# BARIS MASUKAN
++++++++++++++++++++
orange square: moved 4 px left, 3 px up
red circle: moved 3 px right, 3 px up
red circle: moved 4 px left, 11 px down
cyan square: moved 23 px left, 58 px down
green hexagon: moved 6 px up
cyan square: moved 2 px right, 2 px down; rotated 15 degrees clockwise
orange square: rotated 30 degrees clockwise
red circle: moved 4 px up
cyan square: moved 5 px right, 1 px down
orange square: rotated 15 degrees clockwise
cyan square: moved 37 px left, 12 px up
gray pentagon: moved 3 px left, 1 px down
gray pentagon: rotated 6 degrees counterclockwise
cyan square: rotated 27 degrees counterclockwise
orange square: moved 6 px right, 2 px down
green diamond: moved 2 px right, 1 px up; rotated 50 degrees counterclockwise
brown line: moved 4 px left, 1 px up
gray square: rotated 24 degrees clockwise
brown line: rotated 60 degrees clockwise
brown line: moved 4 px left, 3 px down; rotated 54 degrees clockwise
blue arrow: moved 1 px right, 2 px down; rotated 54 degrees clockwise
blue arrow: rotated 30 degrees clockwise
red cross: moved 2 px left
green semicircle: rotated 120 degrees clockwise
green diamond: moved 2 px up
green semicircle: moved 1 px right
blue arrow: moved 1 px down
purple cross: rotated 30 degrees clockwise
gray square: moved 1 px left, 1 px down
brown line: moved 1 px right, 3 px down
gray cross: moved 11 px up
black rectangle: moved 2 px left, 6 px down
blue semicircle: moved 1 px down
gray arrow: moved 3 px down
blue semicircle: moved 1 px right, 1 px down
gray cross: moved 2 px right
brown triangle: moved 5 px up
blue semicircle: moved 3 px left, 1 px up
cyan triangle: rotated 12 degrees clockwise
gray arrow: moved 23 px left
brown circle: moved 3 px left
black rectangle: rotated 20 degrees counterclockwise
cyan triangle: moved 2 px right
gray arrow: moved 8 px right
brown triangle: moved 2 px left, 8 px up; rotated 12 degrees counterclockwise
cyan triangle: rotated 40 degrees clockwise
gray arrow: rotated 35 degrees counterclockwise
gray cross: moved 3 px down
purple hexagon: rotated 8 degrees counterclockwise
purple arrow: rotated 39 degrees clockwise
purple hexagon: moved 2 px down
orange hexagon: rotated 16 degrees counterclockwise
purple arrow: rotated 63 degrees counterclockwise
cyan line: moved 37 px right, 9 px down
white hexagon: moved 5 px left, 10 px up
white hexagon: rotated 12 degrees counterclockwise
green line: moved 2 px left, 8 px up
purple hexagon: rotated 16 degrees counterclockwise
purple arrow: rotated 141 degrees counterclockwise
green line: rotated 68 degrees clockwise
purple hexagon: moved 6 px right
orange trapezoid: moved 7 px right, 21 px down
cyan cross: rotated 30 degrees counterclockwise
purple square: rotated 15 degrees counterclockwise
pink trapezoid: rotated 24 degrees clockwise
++++++++++++++++++++
# URAIAN TUGAS
Tulis ulang seluruh catatan di atas baris demi baris tanpa mengubah satu kata atau angka pun.

# HASIL
orange square: moved 4 px left, 3 px up
red circle: moved 3 px right, 3 px up
red circle: moved 4 px left, 11 px down
cyan square: moved 23 px left, 58 px down
green hexagon: moved 6 px up
cyan square: moved 2 px right, 2 px down; rotated 15 degrees clockwise
orange square: rotated 30 degrees clockwise
red circle: moved 4 px up
cyan square: moved 5 px right, 1 px down
orange square: rotated 15 degrees clockwise
cyan square: moved 37 px left, 12 px up
gray pentagon: moved 3 px left, 1 px down
gray pentagon: rotated 6 degrees counterclockwise
cyan square: rotated 27 degrees counterclockwise
orange square: moved 6 px right, 2 px down
green diamond: moved 2 px right, 1 px up; rotated 50 degrees counterclockwise
brown line: moved 4 px left, 1 px up
gray square: rotated 24 degrees clockwise
brown line: rotated 60 degrees clockwise
brown line: moved 4 px left, 3 px down; rotated 54 degrees clockwise
blue arrow: moved 1 px right, 2 px down; rotated 54 degrees clockwise
blue arrow: rotated 30 degrees clockwise
red cross: moved 2 px left
green semicircle: rotated 120 degrees clockwise
green diamond: moved 2 px up
green semicircle: moved 1 px right
blue arrow: moved 1 px down
purple cross: rotated 30 degrees clockwise
gray square: moved 1 px left, 1 px down
brown line: moved 1 px right, 3 px down
gray cross: moved 11 px up
black rectangle: moved 2 px left, 6 px down
blue semicircle: moved 1 px down
gray arrow: moved 3 px down
blue semicircle: moved 1 px right, 1 px down
gray cross: moved 2 px right
brown triangle: moved 5 px up
blue semicircle: moved 3 px left, 1 px up
cyan triangle: rotated 12 degrees clockwise
gray arrow: moved 23 px left
brown circle: moved 3 px left
black rectangle: rotated 20 degrees counterclockwise
cyan triangle: moved 2 px right
gray arrow: moved 8 px right
brown triangle: moved 2 px left, 8 px up; rotated 12 degrees counterclockwise
cyan triangle: rotated 40 degrees clockwise
gray arrow: rotated 35 degrees counterclockwise
gray cross: moved 3 px down
purple hexagon: rotated 8 degrees counterclockwise
purple arrow: rotated 39 degrees clockwise
purple hexagon: moved 2 px down
orange hexagon: rotated 16 degrees counterclockwise
purple arrow: rotated 63 degrees counterclockwise
cyan line: moved 37 px right, 9 px down
white hexagon: moved 5 px left, 10 px up
white hexagon: rotated 12 degrees counterclockwise
green line: moved 2 px left, 8 px up
purple hexagon: rotated 16 degrees counterclockwise
purple arrow: rotated 141 degrees counterclockwise
green line: rotated 68 degrees clockwise
purple hexagon: moved 6 px right
orange trapezoid: moved 7 px right, 21 px down
cyan cross: rotated 30 degrees counterclockwise
purple square: rotated 15 degrees counterclockwise
pink trapezoid: rotated 24 degrees clockwise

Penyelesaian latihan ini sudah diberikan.